RECORDED DATA:

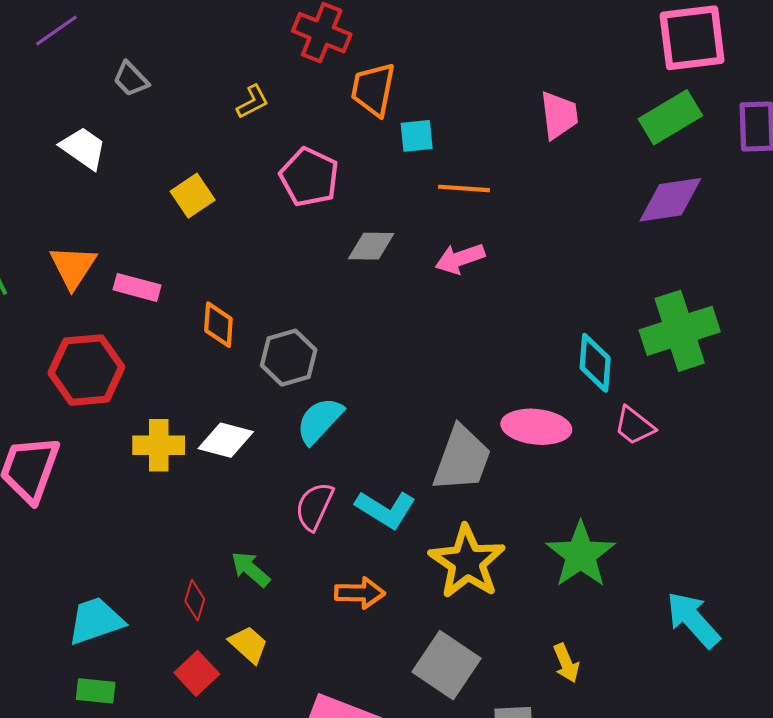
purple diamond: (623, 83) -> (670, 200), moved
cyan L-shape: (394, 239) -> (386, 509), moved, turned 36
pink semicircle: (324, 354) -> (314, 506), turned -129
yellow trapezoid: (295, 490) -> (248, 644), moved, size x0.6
--
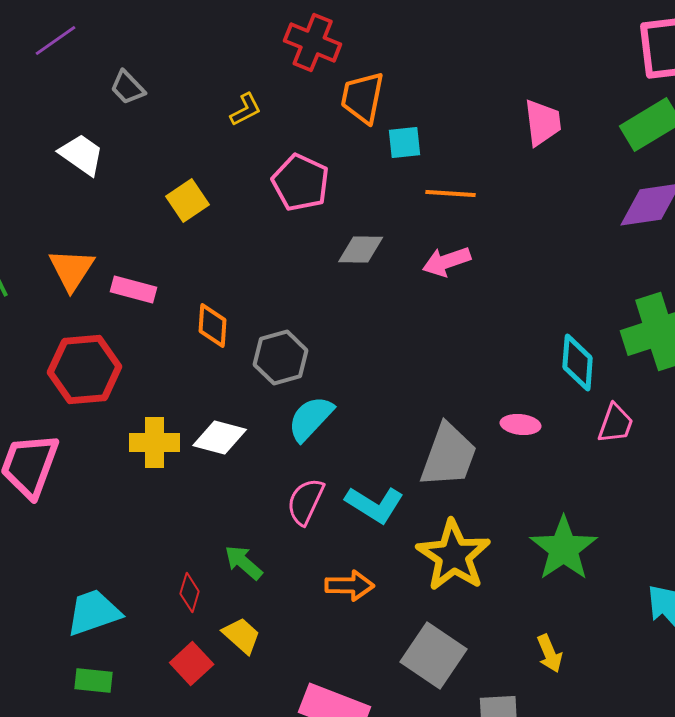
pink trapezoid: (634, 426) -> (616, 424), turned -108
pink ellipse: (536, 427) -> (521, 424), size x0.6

TASK OBJECTIVE:
Where in the records does the word "pink" appear? Copy each line that holds it.

COMPLETED TASK:
pink semicircle: (324, 354) -> (314, 506), turned -129
pink trapezoid: (634, 426) -> (616, 424), turned -108
pink ellipse: (536, 427) -> (521, 424), size x0.6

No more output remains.